◆ Your assignment
Calculate how many lines in the following records hold the word "szary", and report that number without comment.

========================================================================

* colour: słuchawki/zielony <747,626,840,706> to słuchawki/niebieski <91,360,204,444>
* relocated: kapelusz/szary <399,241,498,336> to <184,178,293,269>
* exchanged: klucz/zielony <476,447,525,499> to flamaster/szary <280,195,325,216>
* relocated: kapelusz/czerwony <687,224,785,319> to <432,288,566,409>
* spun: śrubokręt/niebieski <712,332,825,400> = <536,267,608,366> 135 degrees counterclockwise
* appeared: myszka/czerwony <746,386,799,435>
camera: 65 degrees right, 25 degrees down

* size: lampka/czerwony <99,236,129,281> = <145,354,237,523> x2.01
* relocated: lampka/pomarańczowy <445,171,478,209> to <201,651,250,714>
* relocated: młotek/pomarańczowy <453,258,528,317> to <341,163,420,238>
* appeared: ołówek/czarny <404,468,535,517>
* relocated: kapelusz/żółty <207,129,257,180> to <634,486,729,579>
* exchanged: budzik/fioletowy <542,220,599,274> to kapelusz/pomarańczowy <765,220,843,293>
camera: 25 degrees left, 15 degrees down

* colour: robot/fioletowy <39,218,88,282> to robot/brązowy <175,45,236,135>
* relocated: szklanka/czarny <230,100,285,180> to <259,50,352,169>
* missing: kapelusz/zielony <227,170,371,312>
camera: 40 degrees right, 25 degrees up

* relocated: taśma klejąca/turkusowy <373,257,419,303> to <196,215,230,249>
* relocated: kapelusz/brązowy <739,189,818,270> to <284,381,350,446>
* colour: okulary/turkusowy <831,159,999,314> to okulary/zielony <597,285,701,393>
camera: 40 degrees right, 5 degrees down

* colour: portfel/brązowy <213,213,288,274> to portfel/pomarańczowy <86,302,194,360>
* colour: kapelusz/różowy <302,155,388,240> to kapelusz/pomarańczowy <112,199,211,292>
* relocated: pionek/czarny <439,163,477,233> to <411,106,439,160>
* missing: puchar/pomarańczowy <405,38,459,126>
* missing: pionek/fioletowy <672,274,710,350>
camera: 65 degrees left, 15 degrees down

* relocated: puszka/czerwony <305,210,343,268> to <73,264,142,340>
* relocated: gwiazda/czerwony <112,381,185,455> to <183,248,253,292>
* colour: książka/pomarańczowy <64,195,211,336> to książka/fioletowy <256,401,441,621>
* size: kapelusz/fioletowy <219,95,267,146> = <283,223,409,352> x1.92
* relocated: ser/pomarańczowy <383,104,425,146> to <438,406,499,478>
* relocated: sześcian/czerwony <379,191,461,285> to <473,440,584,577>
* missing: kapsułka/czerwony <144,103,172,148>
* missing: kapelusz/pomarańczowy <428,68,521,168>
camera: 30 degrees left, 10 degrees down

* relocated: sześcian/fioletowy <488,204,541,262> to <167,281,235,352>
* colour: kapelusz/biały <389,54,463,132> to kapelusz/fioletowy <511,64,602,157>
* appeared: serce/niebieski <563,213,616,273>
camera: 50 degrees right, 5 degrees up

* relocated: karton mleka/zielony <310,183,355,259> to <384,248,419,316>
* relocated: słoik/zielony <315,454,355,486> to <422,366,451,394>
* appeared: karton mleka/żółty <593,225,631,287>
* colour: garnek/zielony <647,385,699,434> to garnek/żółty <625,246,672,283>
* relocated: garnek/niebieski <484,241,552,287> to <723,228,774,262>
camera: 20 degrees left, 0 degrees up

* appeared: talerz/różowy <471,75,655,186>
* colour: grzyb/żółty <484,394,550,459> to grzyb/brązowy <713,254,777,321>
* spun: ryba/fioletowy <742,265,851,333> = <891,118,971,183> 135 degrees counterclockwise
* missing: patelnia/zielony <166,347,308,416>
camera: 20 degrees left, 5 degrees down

========================================================================

◆ Output of the task
2